*Problem requirements*
What the response needs is every record, repeated verbatim, and no images.

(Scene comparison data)
***

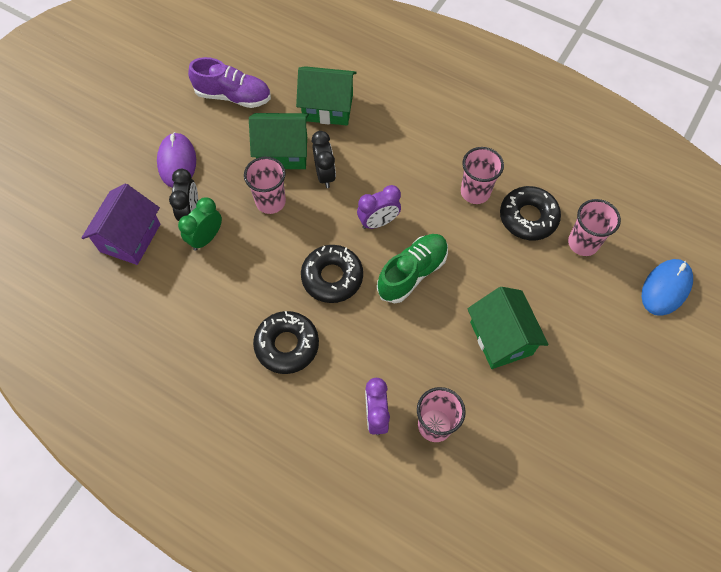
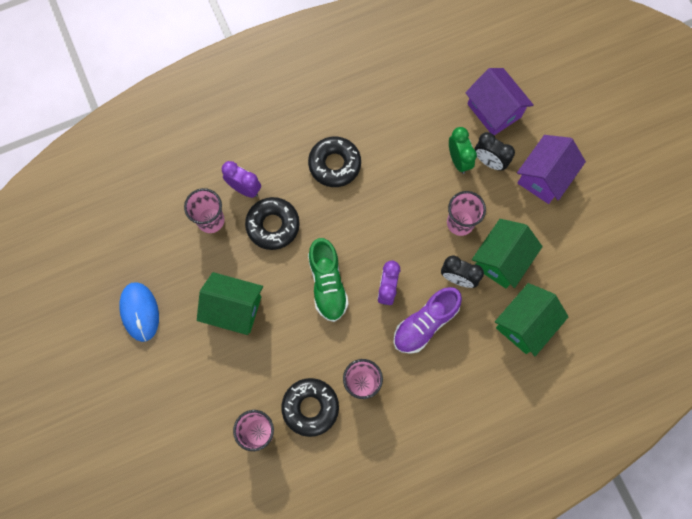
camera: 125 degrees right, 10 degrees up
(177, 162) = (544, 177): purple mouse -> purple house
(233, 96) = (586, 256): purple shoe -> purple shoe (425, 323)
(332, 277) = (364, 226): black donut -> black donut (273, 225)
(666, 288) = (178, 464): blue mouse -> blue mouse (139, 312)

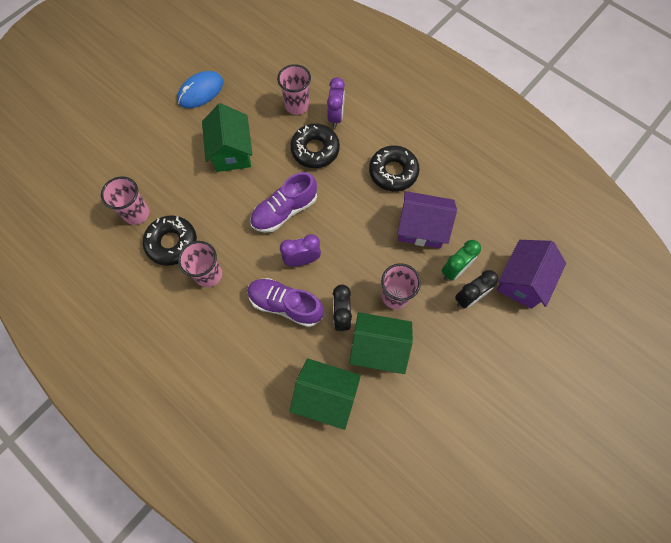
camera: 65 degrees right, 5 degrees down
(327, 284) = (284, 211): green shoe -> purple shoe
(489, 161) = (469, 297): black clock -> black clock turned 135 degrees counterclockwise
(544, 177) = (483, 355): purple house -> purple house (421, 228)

***

*Finished exercise*
camera: 125 degrees right, 10 degrees up
(177, 162) = (544, 177): purple mouse -> purple house
(233, 96) = (586, 256): purple shoe -> purple shoe (425, 323)
(332, 277) = (364, 226): black donut -> black donut (273, 225)
(666, 288) = (178, 464): blue mouse -> blue mouse (139, 312)

camera: 65 degrees right, 5 degrees down
(327, 284) = (284, 211): green shoe -> purple shoe
(489, 161) = (469, 297): black clock -> black clock turned 135 degrees counterclockwise
(544, 177) = (483, 355): purple house -> purple house (421, 228)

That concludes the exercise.